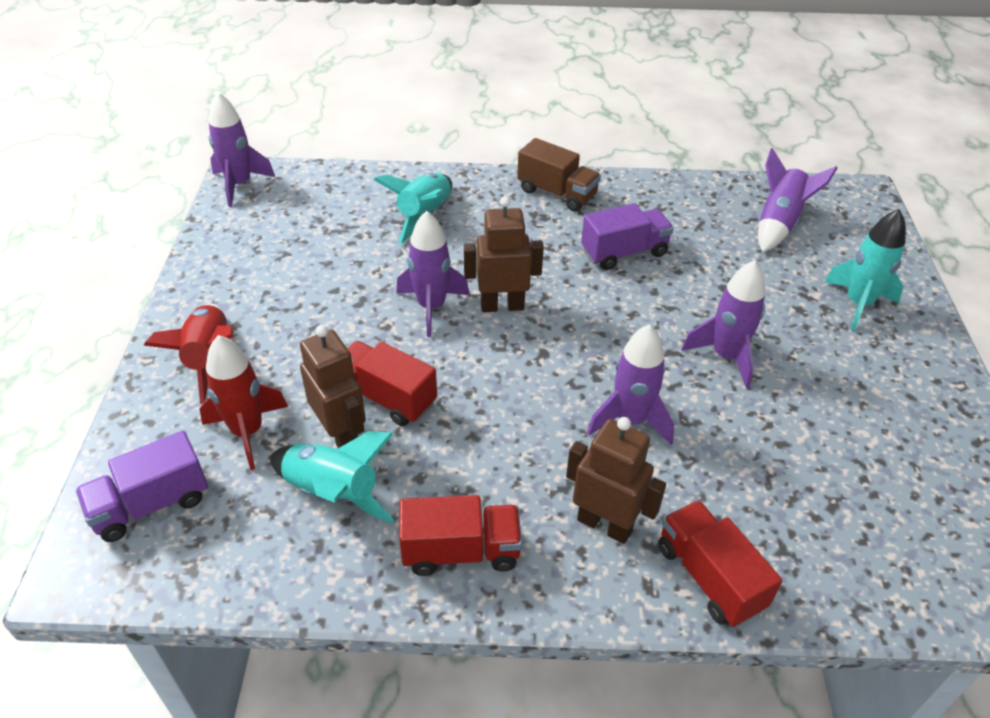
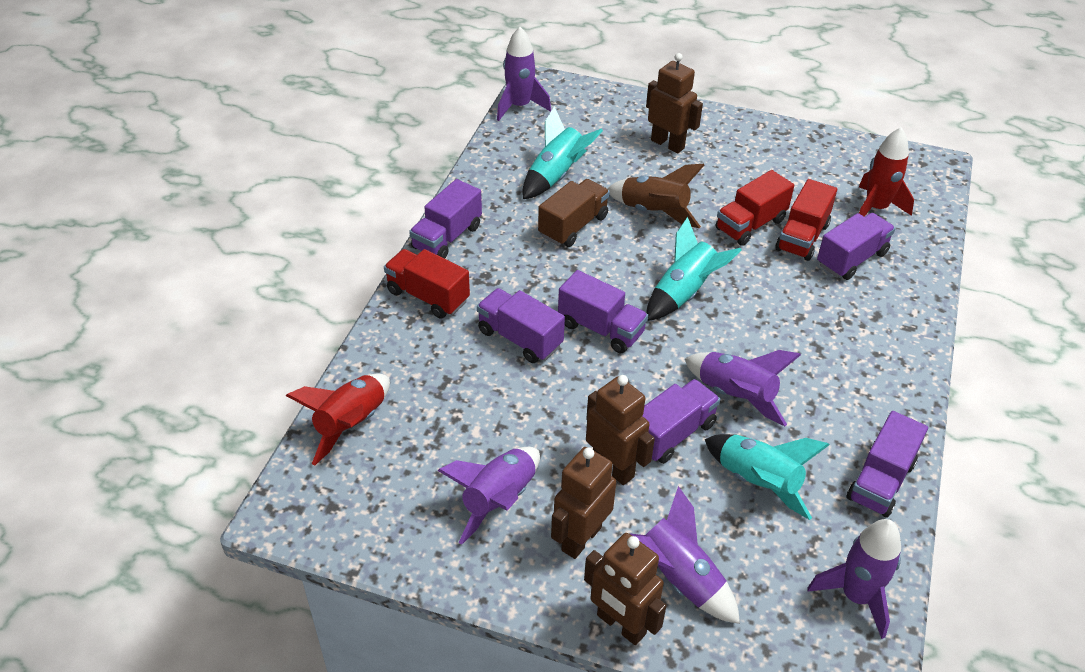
brown robot: 3 -> 4
brown rocket: 0 -> 1
purple truck: 2 -> 6

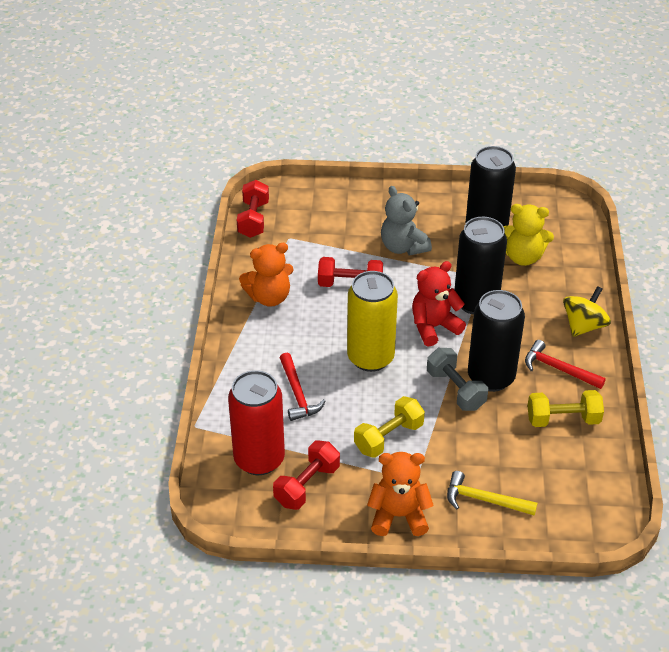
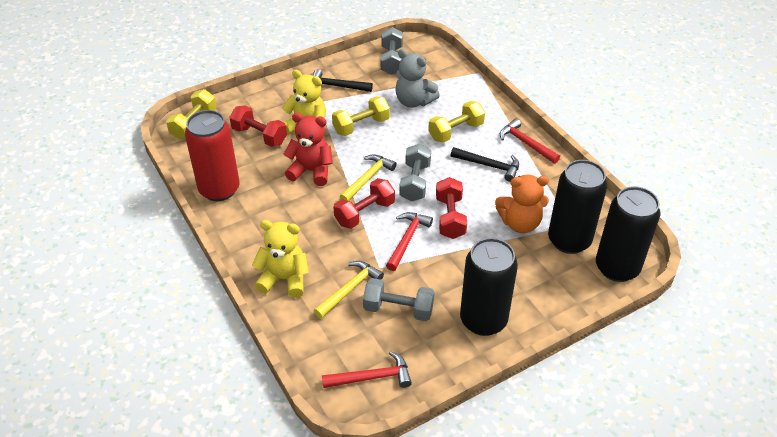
black hammer: 0 -> 2
grey dumbbell: 1 -> 3
orange teddy bear: 2 -> 1
red hammer: 2 -> 3
yellow can: 1 -> 0
yellow dumbbell: 2 -> 3
yellow hammer: 1 -> 2
yellow spinning top: 1 -> 0
yellow teddy bear: 1 -> 2

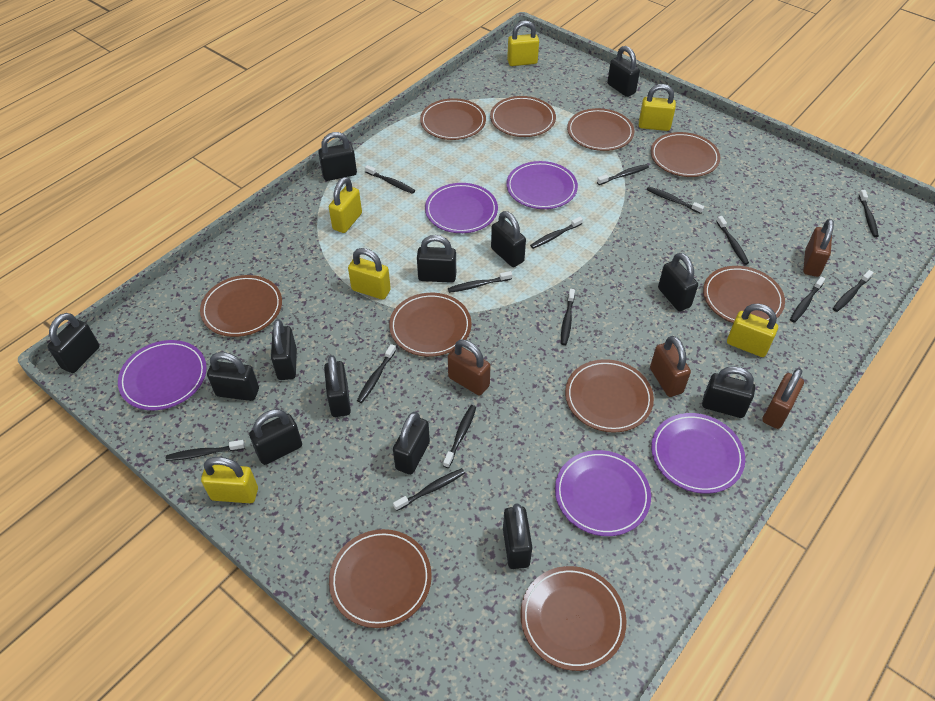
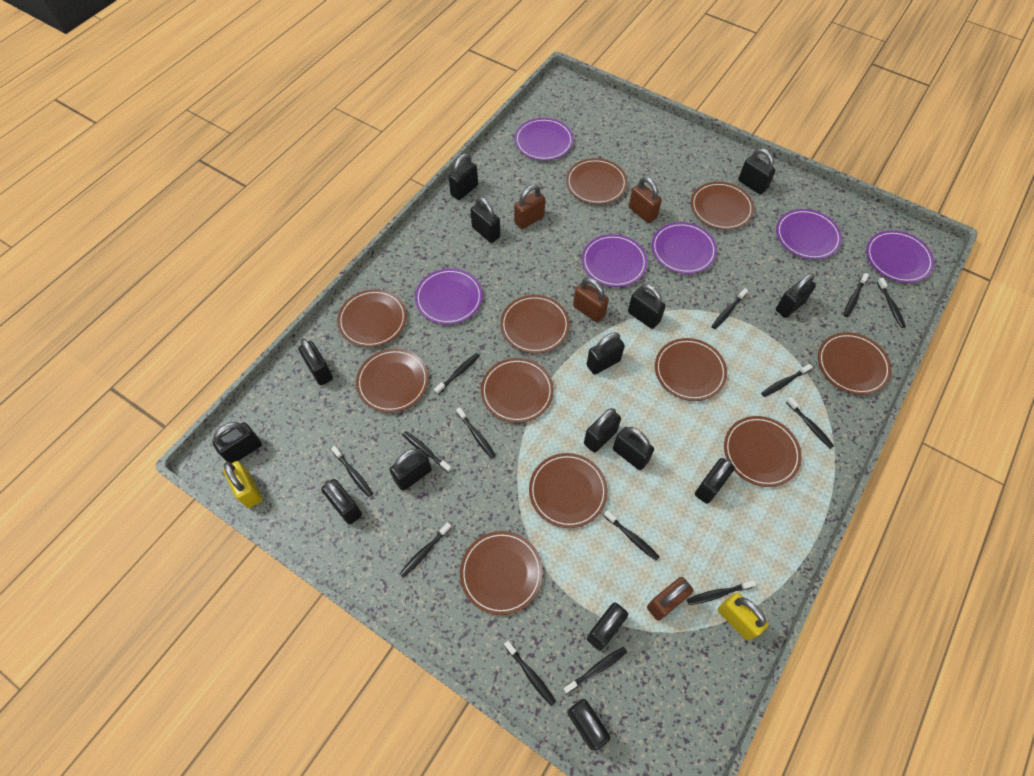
black padlock: 13 -> 15
brown plate: 10 -> 11
purple plate: 5 -> 6
yellow padlock: 6 -> 2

====================

TASK DIRECTIONS | Your task is to return every entry exactly as it was written, with the pictures removed.

RESPONSE TO THE TASK |
brown robot: 3 -> 4
brown rocket: 0 -> 1
purple truck: 2 -> 6

black hammer: 0 -> 2
grey dumbbell: 1 -> 3
orange teddy bear: 2 -> 1
red hammer: 2 -> 3
yellow can: 1 -> 0
yellow dumbbell: 2 -> 3
yellow hammer: 1 -> 2
yellow spinning top: 1 -> 0
yellow teddy bear: 1 -> 2

black padlock: 13 -> 15
brown plate: 10 -> 11
purple plate: 5 -> 6
yellow padlock: 6 -> 2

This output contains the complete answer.